WHAT IS REQUIRED
Every entry is to be written out word for word.
====================
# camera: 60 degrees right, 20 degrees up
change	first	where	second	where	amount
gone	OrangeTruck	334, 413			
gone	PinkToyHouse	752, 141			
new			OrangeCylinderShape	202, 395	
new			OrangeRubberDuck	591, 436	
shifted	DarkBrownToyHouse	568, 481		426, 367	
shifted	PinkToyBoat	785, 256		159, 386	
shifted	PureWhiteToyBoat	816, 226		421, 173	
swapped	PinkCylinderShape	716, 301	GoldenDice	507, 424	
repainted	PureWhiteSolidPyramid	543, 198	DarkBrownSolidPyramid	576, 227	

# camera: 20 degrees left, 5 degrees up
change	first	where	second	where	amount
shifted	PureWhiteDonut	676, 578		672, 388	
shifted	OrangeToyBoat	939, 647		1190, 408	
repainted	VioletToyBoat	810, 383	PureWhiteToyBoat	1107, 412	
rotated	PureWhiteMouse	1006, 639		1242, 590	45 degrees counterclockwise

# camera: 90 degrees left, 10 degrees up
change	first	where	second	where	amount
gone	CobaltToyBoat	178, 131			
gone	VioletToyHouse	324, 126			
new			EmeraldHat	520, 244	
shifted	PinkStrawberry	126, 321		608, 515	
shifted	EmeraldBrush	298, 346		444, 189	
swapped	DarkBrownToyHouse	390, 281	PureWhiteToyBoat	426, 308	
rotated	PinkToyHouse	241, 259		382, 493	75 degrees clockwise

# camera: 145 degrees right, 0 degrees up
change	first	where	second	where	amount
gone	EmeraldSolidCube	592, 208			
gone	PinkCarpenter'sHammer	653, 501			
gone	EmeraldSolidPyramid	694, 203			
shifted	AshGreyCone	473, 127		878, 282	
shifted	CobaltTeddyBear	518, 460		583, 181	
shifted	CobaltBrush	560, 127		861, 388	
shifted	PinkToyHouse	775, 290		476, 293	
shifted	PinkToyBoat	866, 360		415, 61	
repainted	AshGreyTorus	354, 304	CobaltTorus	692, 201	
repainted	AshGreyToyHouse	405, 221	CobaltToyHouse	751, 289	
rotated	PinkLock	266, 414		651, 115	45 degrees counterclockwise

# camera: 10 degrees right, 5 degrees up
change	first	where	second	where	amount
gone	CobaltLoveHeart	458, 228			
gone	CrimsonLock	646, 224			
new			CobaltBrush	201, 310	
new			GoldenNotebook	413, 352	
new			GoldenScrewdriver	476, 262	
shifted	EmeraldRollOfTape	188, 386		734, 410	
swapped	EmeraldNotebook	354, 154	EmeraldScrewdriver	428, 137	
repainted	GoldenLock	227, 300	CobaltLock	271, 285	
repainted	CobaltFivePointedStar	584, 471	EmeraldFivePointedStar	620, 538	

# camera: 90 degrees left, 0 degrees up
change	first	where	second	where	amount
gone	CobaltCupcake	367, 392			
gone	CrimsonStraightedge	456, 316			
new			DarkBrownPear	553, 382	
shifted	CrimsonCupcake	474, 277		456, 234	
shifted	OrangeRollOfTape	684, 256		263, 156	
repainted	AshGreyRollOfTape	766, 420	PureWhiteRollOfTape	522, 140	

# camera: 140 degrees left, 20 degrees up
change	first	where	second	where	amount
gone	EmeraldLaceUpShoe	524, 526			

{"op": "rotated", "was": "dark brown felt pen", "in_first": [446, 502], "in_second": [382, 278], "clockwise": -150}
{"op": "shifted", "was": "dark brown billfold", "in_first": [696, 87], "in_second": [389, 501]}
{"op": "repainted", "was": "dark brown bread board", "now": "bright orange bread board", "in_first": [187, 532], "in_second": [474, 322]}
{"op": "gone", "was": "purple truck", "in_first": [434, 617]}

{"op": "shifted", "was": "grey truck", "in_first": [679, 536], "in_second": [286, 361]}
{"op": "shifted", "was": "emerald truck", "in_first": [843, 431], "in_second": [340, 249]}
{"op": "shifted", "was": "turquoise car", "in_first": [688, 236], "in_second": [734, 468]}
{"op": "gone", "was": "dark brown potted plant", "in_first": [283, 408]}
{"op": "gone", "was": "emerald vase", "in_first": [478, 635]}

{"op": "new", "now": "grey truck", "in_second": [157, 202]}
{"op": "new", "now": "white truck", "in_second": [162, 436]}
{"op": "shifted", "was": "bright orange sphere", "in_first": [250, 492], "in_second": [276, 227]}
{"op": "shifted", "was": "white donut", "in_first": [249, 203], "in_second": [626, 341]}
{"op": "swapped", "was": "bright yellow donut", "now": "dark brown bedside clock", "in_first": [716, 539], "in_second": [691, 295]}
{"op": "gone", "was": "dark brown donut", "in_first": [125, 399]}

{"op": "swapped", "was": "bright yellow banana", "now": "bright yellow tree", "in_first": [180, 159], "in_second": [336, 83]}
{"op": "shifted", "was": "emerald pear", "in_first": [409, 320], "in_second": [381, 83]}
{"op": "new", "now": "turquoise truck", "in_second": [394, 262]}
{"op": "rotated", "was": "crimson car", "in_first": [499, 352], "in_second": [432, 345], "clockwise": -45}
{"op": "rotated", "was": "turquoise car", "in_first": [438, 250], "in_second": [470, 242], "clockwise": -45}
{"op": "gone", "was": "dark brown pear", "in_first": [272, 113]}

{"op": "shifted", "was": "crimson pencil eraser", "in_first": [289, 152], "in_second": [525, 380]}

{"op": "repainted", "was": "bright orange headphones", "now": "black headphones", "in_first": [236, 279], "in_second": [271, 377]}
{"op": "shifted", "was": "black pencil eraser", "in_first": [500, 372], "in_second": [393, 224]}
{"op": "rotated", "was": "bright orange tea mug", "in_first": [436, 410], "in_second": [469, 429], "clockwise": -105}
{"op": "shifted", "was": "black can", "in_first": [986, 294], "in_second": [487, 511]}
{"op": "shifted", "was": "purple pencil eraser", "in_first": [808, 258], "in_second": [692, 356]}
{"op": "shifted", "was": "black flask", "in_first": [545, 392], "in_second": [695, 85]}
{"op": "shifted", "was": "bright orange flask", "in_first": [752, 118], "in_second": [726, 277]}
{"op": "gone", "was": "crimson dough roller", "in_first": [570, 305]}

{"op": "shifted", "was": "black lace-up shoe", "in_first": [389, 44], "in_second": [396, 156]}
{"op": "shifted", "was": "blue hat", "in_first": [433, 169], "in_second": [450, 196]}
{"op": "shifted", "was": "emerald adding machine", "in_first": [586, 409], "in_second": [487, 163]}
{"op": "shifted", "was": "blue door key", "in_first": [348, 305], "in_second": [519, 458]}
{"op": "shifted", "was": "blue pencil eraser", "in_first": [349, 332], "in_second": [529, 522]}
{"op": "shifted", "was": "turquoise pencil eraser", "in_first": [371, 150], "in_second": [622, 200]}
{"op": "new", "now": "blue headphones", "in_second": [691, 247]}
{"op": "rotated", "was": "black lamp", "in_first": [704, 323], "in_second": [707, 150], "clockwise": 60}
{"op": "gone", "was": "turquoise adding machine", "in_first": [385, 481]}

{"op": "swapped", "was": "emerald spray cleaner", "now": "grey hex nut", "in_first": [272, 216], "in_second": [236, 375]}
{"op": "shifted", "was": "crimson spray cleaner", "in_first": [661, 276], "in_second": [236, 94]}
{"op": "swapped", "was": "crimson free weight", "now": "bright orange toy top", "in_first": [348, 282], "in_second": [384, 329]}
====================
WORKED SOLUTION
# camera: 60 degrees right, 20 degrees up
change	first	where	second	where	amount
gone	OrangeTruck	334, 413			
gone	PinkToyHouse	752, 141			
new			OrangeCylinderShape	202, 395	
new			OrangeRubberDuck	591, 436	
shifted	DarkBrownToyHouse	568, 481		426, 367	
shifted	PinkToyBoat	785, 256		159, 386	
shifted	PureWhiteToyBoat	816, 226		421, 173	
swapped	PinkCylinderShape	716, 301	GoldenDice	507, 424	
repainted	PureWhiteSolidPyramid	543, 198	DarkBrownSolidPyramid	576, 227	

# camera: 20 degrees left, 5 degrees up
change	first	where	second	where	amount
shifted	PureWhiteDonut	676, 578		672, 388	
shifted	OrangeToyBoat	939, 647		1190, 408	
repainted	VioletToyBoat	810, 383	PureWhiteToyBoat	1107, 412	
rotated	PureWhiteMouse	1006, 639		1242, 590	45 degrees counterclockwise

# camera: 90 degrees left, 10 degrees up
change	first	where	second	where	amount
gone	CobaltToyBoat	178, 131			
gone	VioletToyHouse	324, 126			
new			EmeraldHat	520, 244	
shifted	PinkStrawberry	126, 321		608, 515	
shifted	EmeraldBrush	298, 346		444, 189	
swapped	DarkBrownToyHouse	390, 281	PureWhiteToyBoat	426, 308	
rotated	PinkToyHouse	241, 259		382, 493	75 degrees clockwise

# camera: 145 degrees right, 0 degrees up
change	first	where	second	where	amount
gone	EmeraldSolidCube	592, 208			
gone	PinkCarpenter'sHammer	653, 501			
gone	EmeraldSolidPyramid	694, 203			
shifted	AshGreyCone	473, 127		878, 282	
shifted	CobaltTeddyBear	518, 460		583, 181	
shifted	CobaltBrush	560, 127		861, 388	
shifted	PinkToyHouse	775, 290		476, 293	
shifted	PinkToyBoat	866, 360		415, 61	
repainted	AshGreyTorus	354, 304	CobaltTorus	692, 201	
repainted	AshGreyToyHouse	405, 221	CobaltToyHouse	751, 289	
rotated	PinkLock	266, 414		651, 115	45 degrees counterclockwise

# camera: 10 degrees right, 5 degrees up
change	first	where	second	where	amount
gone	CobaltLoveHeart	458, 228			
gone	CrimsonLock	646, 224			
new			CobaltBrush	201, 310	
new			GoldenNotebook	413, 352	
new			GoldenScrewdriver	476, 262	
shifted	EmeraldRollOfTape	188, 386		734, 410	
swapped	EmeraldNotebook	354, 154	EmeraldScrewdriver	428, 137	
repainted	GoldenLock	227, 300	CobaltLock	271, 285	
repainted	CobaltFivePointedStar	584, 471	EmeraldFivePointedStar	620, 538	

# camera: 90 degrees left, 0 degrees up
change	first	where	second	where	amount
gone	CobaltCupcake	367, 392			
gone	CrimsonStraightedge	456, 316			
new			DarkBrownPear	553, 382	
shifted	CrimsonCupcake	474, 277		456, 234	
shifted	OrangeRollOfTape	684, 256		263, 156	
repainted	AshGreyRollOfTape	766, 420	PureWhiteRollOfTape	522, 140	

# camera: 140 degrees left, 20 degrees up
change	first	where	second	where	amount
gone	EmeraldLaceUpShoe	524, 526			

{"op": "rotated", "was": "dark brown felt pen", "in_first": [446, 502], "in_second": [382, 278], "clockwise": -150}
{"op": "shifted", "was": "dark brown billfold", "in_first": [696, 87], "in_second": [389, 501]}
{"op": "repainted", "was": "dark brown bread board", "now": "bright orange bread board", "in_first": [187, 532], "in_second": [474, 322]}
{"op": "gone", "was": "purple truck", "in_first": [434, 617]}

{"op": "shifted", "was": "grey truck", "in_first": [679, 536], "in_second": [286, 361]}
{"op": "shifted", "was": "emerald truck", "in_first": [843, 431], "in_second": [340, 249]}
{"op": "shifted", "was": "turquoise car", "in_first": [688, 236], "in_second": [734, 468]}
{"op": "gone", "was": "dark brown potted plant", "in_first": [283, 408]}
{"op": "gone", "was": "emerald vase", "in_first": [478, 635]}

{"op": "new", "now": "grey truck", "in_second": [157, 202]}
{"op": "new", "now": "white truck", "in_second": [162, 436]}
{"op": "shifted", "was": "bright orange sphere", "in_first": [250, 492], "in_second": [276, 227]}
{"op": "shifted", "was": "white donut", "in_first": [249, 203], "in_second": [626, 341]}
{"op": "swapped", "was": "bright yellow donut", "now": "dark brown bedside clock", "in_first": [716, 539], "in_second": [691, 295]}
{"op": "gone", "was": "dark brown donut", "in_first": [125, 399]}

{"op": "swapped", "was": "bright yellow banana", "now": "bright yellow tree", "in_first": [180, 159], "in_second": [336, 83]}
{"op": "shifted", "was": "emerald pear", "in_first": [409, 320], "in_second": [381, 83]}
{"op": "new", "now": "turquoise truck", "in_second": [394, 262]}
{"op": "rotated", "was": "crimson car", "in_first": [499, 352], "in_second": [432, 345], "clockwise": -45}
{"op": "rotated", "was": "turquoise car", "in_first": [438, 250], "in_second": [470, 242], "clockwise": -45}
{"op": "gone", "was": "dark brown pear", "in_first": [272, 113]}

{"op": "shifted", "was": "crimson pencil eraser", "in_first": [289, 152], "in_second": [525, 380]}

{"op": "repainted", "was": "bright orange headphones", "now": "black headphones", "in_first": [236, 279], "in_second": [271, 377]}
{"op": "shifted", "was": "black pencil eraser", "in_first": [500, 372], "in_second": [393, 224]}
{"op": "rotated", "was": "bright orange tea mug", "in_first": [436, 410], "in_second": [469, 429], "clockwise": -105}
{"op": "shifted", "was": "black can", "in_first": [986, 294], "in_second": [487, 511]}
{"op": "shifted", "was": "purple pencil eraser", "in_first": [808, 258], "in_second": [692, 356]}
{"op": "shifted", "was": "black flask", "in_first": [545, 392], "in_second": [695, 85]}
{"op": "shifted", "was": "bright orange flask", "in_first": [752, 118], "in_second": [726, 277]}
{"op": "gone", "was": "crimson dough roller", "in_first": [570, 305]}

{"op": "shifted", "was": "black lace-up shoe", "in_first": [389, 44], "in_second": [396, 156]}
{"op": "shifted", "was": "blue hat", "in_first": [433, 169], "in_second": [450, 196]}
{"op": "shifted", "was": "emerald adding machine", "in_first": [586, 409], "in_second": [487, 163]}
{"op": "shifted", "was": "blue door key", "in_first": [348, 305], "in_second": [519, 458]}
{"op": "shifted", "was": "blue pencil eraser", "in_first": [349, 332], "in_second": [529, 522]}
{"op": "shifted", "was": "turquoise pencil eraser", "in_first": [371, 150], "in_second": [622, 200]}
{"op": "new", "now": "blue headphones", "in_second": [691, 247]}
{"op": "rotated", "was": "black lamp", "in_first": [704, 323], "in_second": [707, 150], "clockwise": 60}
{"op": "gone", "was": "turquoise adding machine", "in_first": [385, 481]}

{"op": "swapped", "was": "emerald spray cleaner", "now": "grey hex nut", "in_first": [272, 216], "in_second": [236, 375]}
{"op": "shifted", "was": "crimson spray cleaner", "in_first": [661, 276], "in_second": [236, 94]}
{"op": "swapped", "was": "crimson free weight", "now": "bright orange toy top", "in_first": [348, 282], "in_second": [384, 329]}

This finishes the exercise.